§ **What is needed**
Exact copy, no pictures: output each line below as it stands.

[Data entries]
= = =

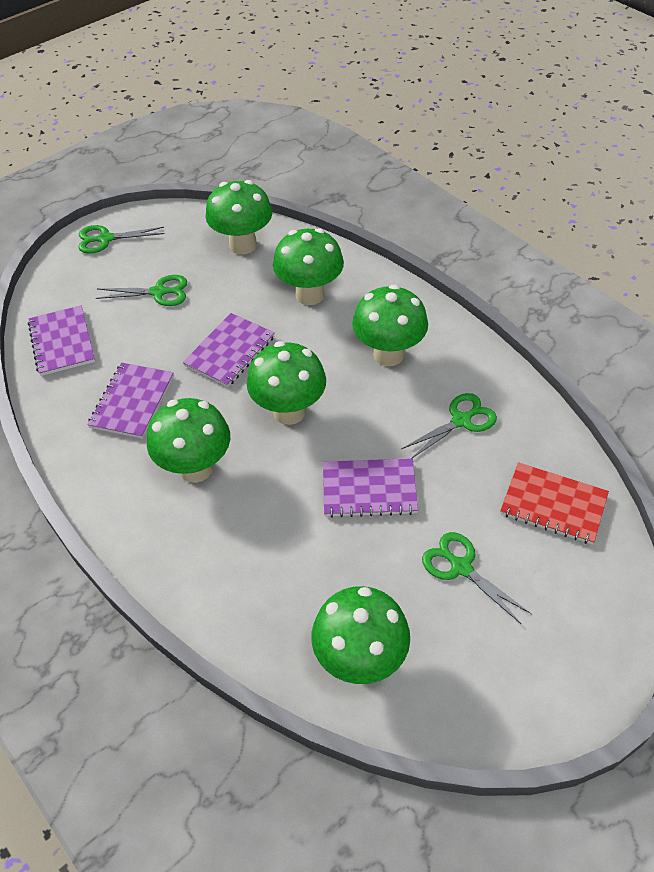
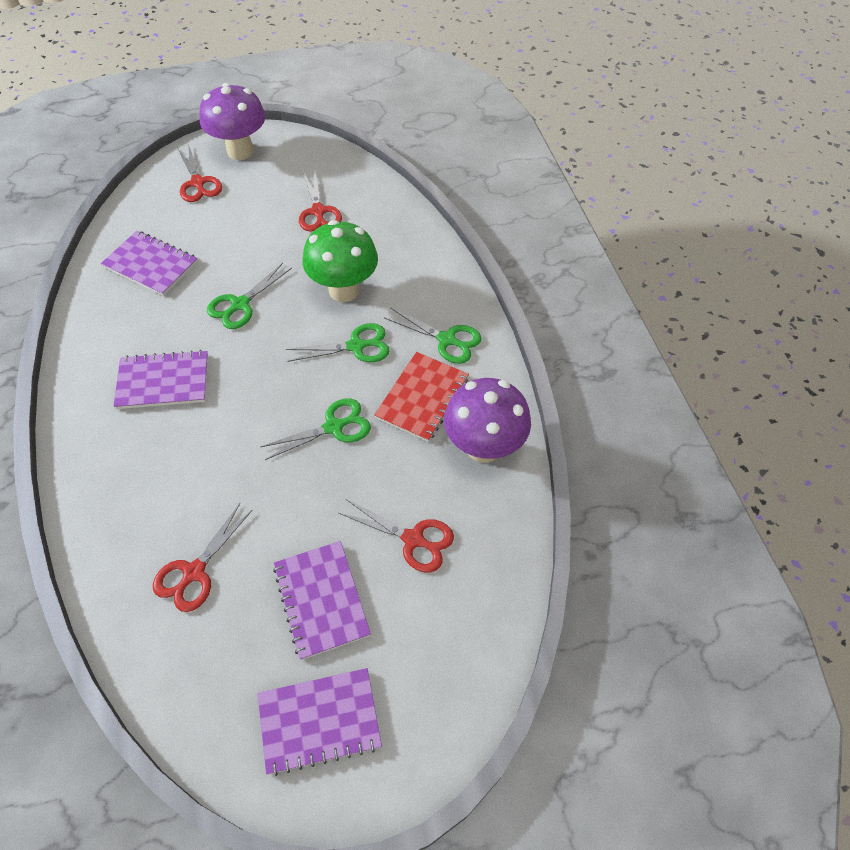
green mushroom: 6 -> 1
purple mushroom: 0 -> 2
red scissors: 0 -> 4

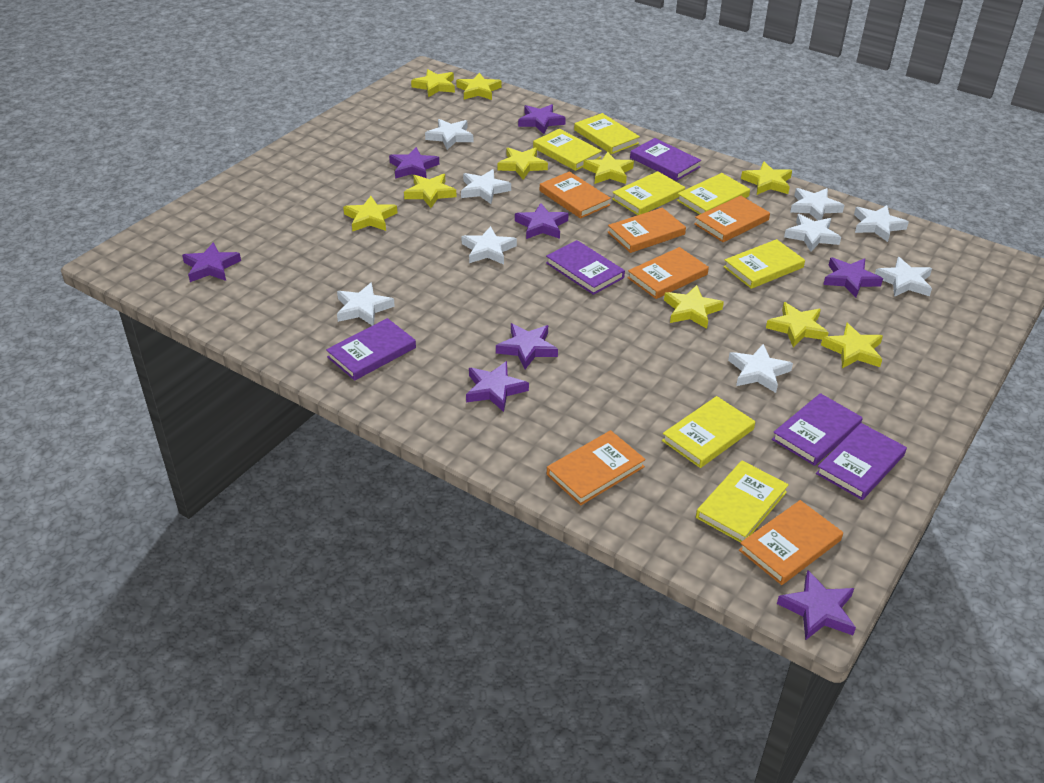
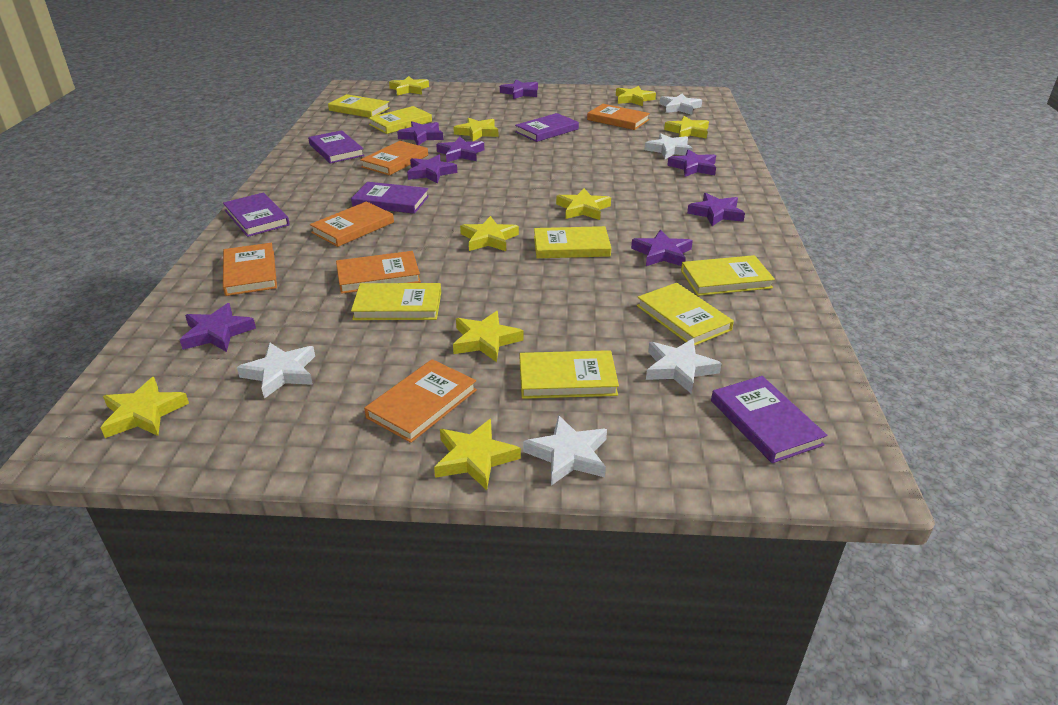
white star: 9 -> 5
yellow star: 10 -> 9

= = =

§ **Finished task**
green mushroom: 6 -> 1
purple mushroom: 0 -> 2
red scissors: 0 -> 4

white star: 9 -> 5
yellow star: 10 -> 9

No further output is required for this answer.